Task statement: Can you write out the material again from its first line through the line that contains "28: (95, 293)", substituting "upper-left" for "top-left" and leaving everything else unchanged?

Dataset:
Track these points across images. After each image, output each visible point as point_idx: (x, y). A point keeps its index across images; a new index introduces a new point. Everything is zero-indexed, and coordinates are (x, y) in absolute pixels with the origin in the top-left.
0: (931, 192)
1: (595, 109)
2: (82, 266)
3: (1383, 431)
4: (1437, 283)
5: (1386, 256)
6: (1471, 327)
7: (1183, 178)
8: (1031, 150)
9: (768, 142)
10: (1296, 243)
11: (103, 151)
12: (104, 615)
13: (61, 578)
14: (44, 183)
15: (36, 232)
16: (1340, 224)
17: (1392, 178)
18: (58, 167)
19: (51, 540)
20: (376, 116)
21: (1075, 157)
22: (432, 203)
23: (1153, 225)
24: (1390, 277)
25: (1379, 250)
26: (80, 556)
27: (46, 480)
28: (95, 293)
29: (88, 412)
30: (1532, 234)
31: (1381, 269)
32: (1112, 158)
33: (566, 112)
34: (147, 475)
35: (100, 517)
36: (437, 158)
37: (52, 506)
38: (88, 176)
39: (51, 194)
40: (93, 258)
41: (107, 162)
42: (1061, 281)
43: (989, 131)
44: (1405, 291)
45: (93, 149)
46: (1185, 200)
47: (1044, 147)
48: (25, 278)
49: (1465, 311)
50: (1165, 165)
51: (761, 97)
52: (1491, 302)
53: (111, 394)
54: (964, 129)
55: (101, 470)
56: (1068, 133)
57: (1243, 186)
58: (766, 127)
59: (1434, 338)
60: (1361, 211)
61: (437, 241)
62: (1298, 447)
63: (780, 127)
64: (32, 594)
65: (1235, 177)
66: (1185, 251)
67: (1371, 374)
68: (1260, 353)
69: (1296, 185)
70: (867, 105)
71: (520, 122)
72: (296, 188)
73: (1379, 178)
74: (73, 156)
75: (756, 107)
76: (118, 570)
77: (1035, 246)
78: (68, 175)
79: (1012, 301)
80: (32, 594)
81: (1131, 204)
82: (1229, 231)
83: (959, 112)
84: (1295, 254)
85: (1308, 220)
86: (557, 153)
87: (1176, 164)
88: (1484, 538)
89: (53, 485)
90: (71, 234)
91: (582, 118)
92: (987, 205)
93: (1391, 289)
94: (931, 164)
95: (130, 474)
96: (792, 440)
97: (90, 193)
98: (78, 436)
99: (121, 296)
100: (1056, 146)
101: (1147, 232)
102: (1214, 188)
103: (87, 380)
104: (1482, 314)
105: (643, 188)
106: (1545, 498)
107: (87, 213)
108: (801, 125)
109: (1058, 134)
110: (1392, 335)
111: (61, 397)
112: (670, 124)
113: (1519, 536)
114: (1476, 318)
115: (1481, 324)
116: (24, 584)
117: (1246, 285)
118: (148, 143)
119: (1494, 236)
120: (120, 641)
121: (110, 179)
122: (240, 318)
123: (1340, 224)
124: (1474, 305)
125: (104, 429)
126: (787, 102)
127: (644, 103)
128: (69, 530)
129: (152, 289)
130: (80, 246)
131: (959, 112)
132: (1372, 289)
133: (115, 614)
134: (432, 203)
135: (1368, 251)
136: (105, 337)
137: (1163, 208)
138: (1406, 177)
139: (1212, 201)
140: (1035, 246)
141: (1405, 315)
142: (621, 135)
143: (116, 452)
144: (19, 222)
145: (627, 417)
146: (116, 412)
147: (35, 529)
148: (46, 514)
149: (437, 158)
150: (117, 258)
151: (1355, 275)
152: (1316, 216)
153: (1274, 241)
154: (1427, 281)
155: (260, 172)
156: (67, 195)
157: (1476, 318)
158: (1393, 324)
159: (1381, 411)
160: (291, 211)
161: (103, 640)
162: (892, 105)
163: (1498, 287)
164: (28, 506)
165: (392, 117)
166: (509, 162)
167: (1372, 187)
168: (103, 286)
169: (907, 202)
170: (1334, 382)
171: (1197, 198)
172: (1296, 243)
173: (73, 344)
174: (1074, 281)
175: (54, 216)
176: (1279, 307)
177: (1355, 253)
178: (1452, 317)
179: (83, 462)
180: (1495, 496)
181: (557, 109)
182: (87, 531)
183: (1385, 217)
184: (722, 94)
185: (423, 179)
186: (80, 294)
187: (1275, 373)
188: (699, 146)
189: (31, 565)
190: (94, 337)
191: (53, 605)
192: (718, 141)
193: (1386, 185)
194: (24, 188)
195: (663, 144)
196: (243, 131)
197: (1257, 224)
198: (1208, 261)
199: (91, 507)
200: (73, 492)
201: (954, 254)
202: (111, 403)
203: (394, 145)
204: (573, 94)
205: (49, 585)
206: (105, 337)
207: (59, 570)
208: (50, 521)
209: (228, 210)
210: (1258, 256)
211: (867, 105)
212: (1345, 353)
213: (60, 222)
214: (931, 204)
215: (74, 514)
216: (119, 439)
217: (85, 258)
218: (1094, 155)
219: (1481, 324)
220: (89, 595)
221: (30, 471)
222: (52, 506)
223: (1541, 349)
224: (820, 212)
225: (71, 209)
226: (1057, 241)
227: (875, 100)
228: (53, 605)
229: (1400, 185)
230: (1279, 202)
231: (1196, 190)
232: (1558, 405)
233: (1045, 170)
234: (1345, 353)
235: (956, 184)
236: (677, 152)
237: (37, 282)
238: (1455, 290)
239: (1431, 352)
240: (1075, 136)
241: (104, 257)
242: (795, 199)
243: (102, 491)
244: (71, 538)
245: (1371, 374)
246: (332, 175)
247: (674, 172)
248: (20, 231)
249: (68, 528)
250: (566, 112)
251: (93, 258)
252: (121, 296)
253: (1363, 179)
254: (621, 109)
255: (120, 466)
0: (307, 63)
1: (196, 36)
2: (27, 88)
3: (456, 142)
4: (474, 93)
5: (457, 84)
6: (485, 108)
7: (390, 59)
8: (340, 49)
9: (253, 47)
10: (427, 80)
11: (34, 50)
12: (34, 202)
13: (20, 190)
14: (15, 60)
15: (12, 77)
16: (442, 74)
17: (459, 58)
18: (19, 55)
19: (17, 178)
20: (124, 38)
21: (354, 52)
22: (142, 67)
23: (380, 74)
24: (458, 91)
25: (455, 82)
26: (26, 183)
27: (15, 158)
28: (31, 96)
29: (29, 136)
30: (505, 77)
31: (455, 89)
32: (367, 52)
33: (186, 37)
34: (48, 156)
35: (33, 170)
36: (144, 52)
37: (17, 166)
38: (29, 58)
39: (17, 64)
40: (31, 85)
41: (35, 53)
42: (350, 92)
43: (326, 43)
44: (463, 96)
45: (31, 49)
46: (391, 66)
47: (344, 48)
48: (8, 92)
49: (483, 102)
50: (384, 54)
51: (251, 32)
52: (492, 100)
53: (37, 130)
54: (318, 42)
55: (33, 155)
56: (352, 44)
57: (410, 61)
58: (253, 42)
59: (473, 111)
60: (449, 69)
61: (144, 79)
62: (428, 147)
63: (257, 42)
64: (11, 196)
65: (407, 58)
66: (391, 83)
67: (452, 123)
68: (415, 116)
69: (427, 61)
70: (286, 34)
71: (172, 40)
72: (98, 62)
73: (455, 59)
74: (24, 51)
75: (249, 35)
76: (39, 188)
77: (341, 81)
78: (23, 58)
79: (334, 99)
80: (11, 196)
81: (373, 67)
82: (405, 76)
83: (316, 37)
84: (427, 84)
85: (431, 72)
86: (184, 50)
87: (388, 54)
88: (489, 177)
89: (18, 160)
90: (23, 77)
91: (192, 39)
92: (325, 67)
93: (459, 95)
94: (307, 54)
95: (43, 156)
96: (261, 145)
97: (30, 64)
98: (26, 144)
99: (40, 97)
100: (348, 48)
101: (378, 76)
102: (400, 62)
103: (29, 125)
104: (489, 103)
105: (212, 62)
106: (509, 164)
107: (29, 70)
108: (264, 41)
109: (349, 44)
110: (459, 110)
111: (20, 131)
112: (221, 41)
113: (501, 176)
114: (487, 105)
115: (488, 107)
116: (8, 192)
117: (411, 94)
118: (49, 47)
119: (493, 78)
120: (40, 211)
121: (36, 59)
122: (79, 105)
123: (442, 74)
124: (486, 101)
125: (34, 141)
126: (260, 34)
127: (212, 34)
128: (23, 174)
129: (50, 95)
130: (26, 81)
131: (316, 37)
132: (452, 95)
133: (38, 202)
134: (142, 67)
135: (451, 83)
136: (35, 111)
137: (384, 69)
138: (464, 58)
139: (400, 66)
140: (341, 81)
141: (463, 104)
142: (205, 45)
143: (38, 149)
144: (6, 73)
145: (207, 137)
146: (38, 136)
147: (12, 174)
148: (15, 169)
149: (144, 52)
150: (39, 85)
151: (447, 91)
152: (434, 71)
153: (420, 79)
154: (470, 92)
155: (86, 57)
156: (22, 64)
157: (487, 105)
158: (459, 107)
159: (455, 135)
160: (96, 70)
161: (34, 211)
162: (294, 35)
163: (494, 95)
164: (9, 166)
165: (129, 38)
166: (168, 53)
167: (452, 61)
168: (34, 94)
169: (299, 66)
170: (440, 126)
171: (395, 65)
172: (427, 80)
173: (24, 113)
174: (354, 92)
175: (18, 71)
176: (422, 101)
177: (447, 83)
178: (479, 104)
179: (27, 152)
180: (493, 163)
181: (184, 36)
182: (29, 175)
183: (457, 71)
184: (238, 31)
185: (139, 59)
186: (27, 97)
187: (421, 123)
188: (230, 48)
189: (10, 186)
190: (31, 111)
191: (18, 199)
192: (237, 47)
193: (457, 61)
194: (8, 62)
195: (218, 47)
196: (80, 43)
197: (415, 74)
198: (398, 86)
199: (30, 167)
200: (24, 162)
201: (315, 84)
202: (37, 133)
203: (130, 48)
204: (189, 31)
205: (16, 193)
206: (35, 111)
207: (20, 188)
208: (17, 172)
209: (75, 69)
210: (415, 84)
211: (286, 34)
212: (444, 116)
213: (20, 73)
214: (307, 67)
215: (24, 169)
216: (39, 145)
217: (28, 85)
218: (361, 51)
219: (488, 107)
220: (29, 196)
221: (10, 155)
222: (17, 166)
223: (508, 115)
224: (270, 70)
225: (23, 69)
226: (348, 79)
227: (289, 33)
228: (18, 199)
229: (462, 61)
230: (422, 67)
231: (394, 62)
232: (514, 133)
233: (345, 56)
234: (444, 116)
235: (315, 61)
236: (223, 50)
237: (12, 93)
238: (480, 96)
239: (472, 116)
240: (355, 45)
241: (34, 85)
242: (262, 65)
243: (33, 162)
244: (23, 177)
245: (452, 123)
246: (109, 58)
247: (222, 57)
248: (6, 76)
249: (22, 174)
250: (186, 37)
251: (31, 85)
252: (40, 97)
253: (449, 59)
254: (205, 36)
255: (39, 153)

Reply:
Track these points across images. After each image, output each visible point as point_idx: (x, y). A point keeps its index across images; a new index introduces a new point. Everything is zero-indexed, and coordinates are (x, y) in absolute pixels with the origin in the upper-left.
0: (931, 192)
1: (595, 109)
2: (82, 266)
3: (1383, 431)
4: (1437, 283)
5: (1386, 256)
6: (1471, 327)
7: (1183, 178)
8: (1031, 150)
9: (768, 142)
10: (1296, 243)
11: (103, 151)
12: (104, 615)
13: (61, 578)
14: (44, 183)
15: (36, 232)
16: (1340, 224)
17: (1392, 178)
18: (58, 167)
19: (51, 540)
20: (376, 116)
21: (1075, 157)
22: (432, 203)
23: (1153, 225)
24: (1390, 277)
25: (1379, 250)
26: (80, 556)
27: (46, 480)
28: (95, 293)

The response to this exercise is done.